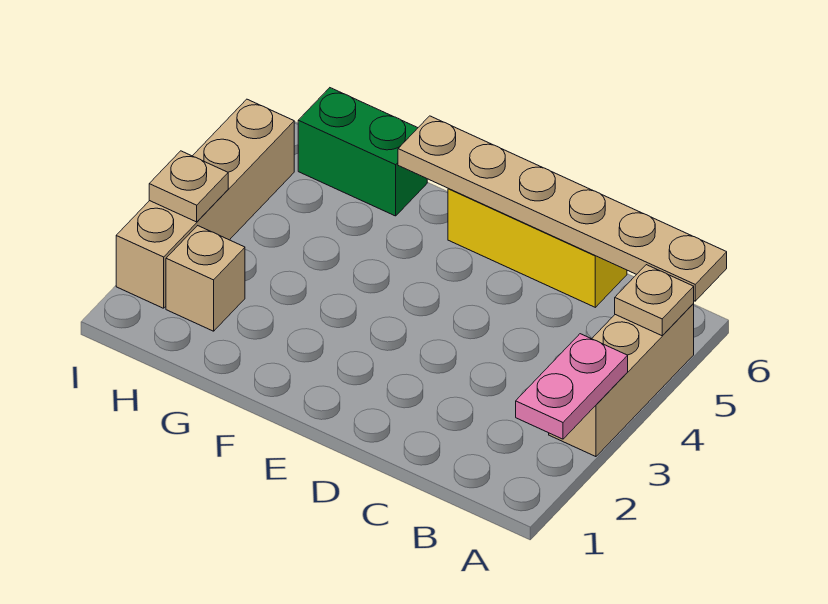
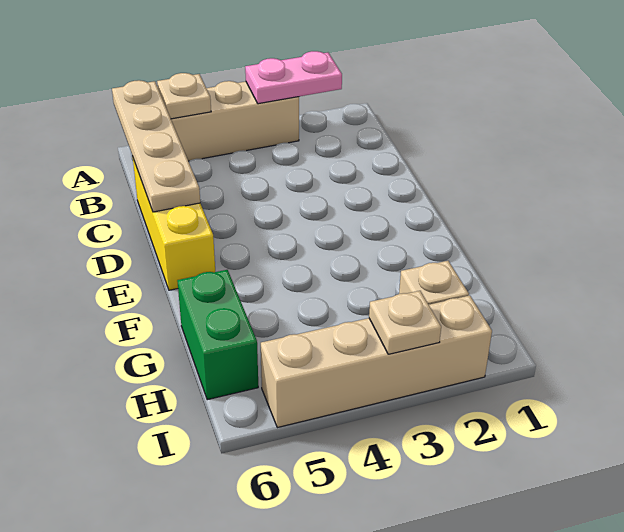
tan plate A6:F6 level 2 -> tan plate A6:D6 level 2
-------
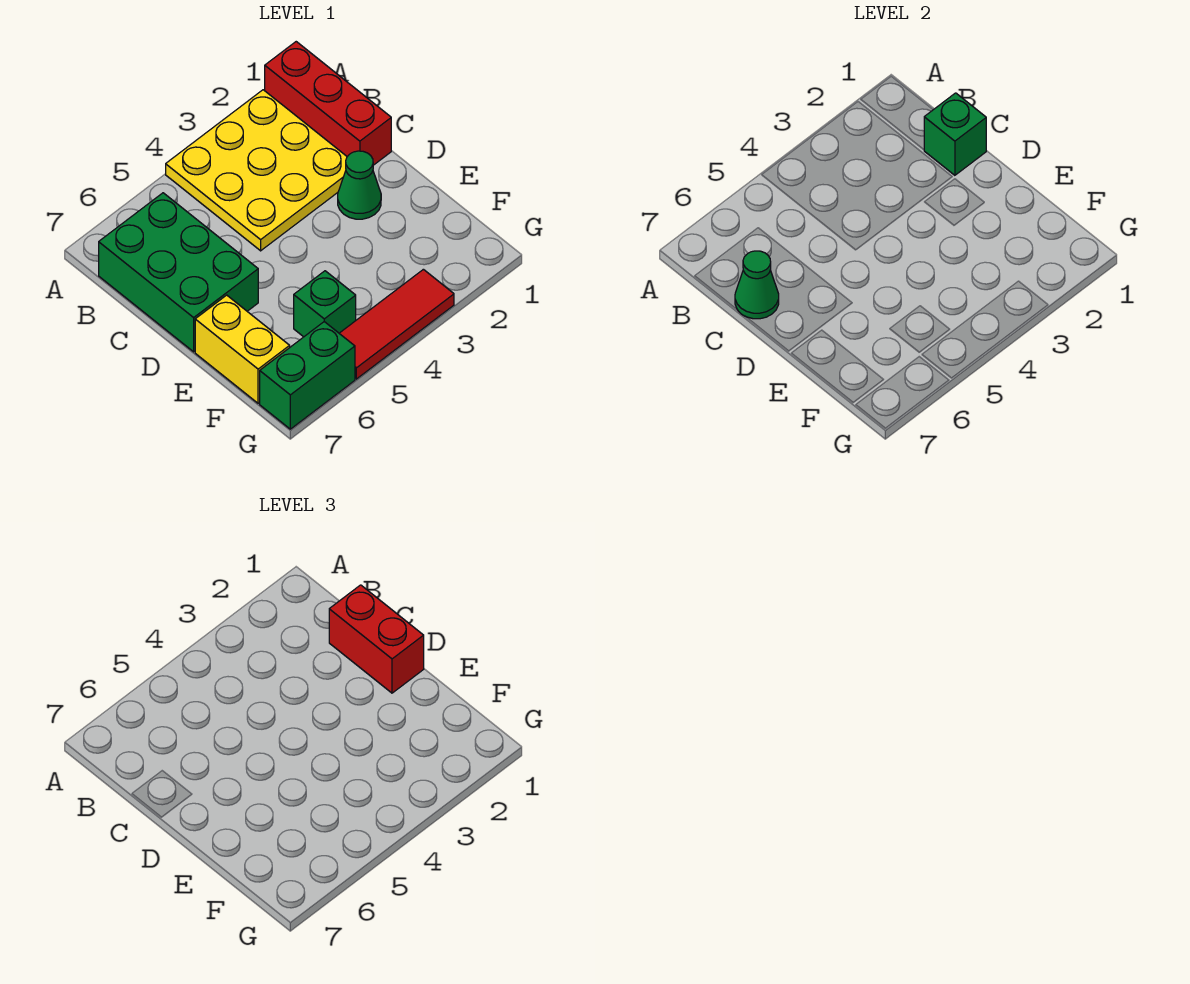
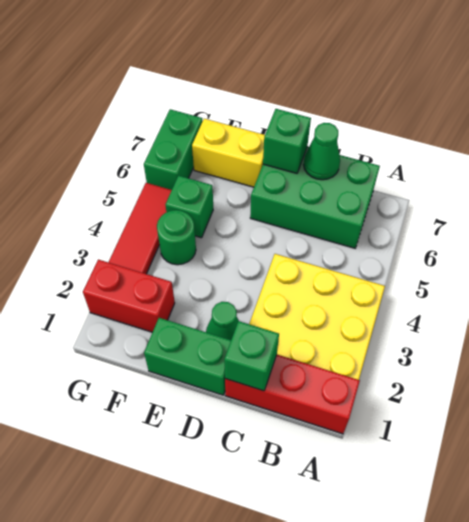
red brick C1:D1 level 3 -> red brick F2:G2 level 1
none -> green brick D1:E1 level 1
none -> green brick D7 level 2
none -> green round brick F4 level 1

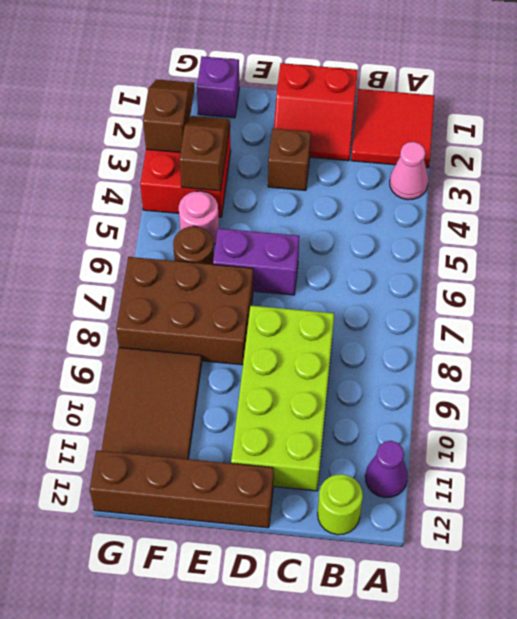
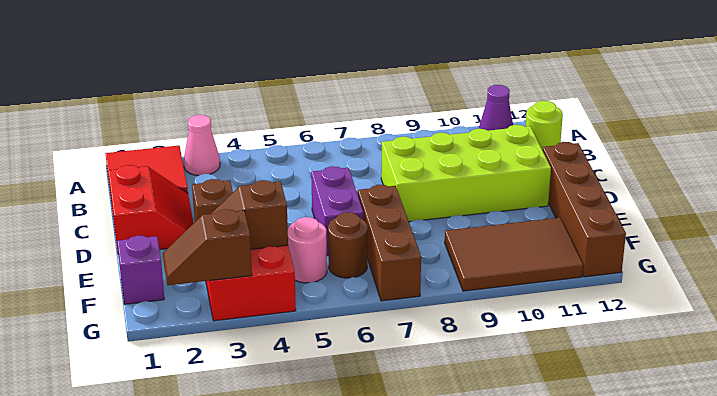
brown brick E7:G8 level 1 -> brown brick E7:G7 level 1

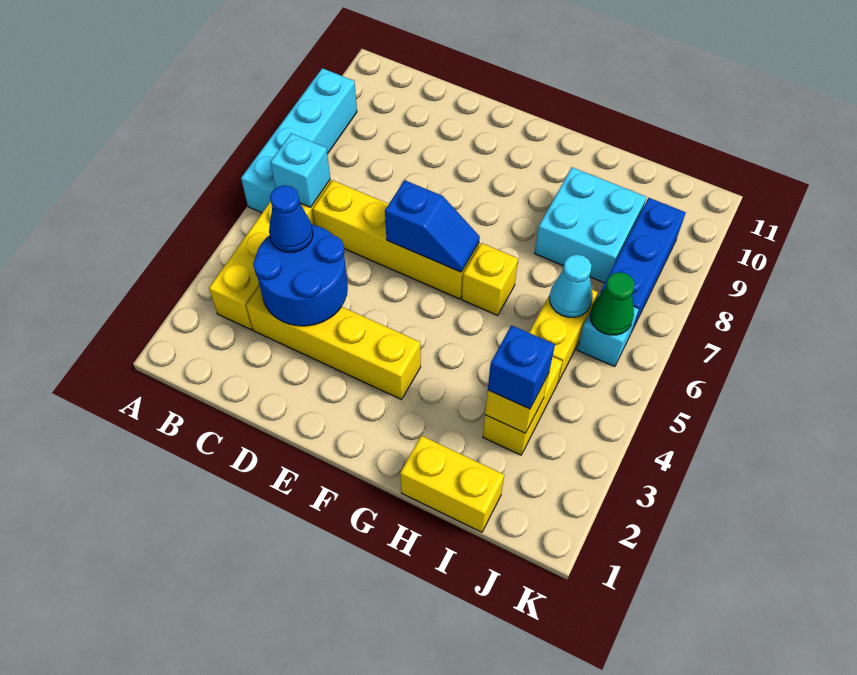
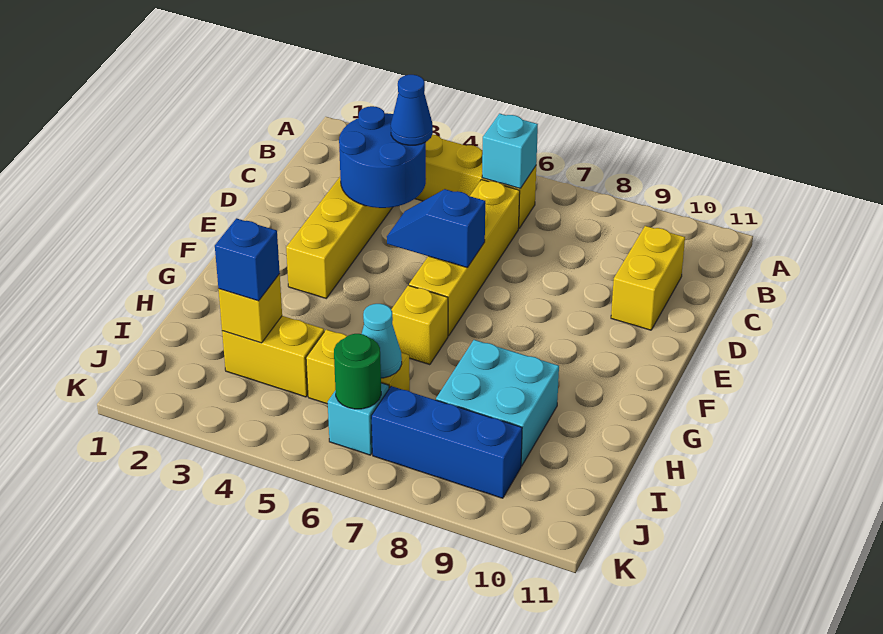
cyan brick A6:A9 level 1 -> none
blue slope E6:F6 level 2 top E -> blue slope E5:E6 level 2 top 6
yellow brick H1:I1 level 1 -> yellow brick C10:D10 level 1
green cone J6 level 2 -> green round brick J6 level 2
-------
Problem statement — Only the lines of the listing above from the one with "red brick C1:D1" through the one with "green cone J6" should be output, exactly, with both ends kept and pictures left out.

Answer for the task —
red brick C1:D1 level 3 -> red brick F2:G2 level 1
none -> green brick D1:E1 level 1
none -> green brick D7 level 2
none -> green round brick F4 level 1

brown brick E7:G8 level 1 -> brown brick E7:G7 level 1

cyan brick A6:A9 level 1 -> none
blue slope E6:F6 level 2 top E -> blue slope E5:E6 level 2 top 6
yellow brick H1:I1 level 1 -> yellow brick C10:D10 level 1
green cone J6 level 2 -> green round brick J6 level 2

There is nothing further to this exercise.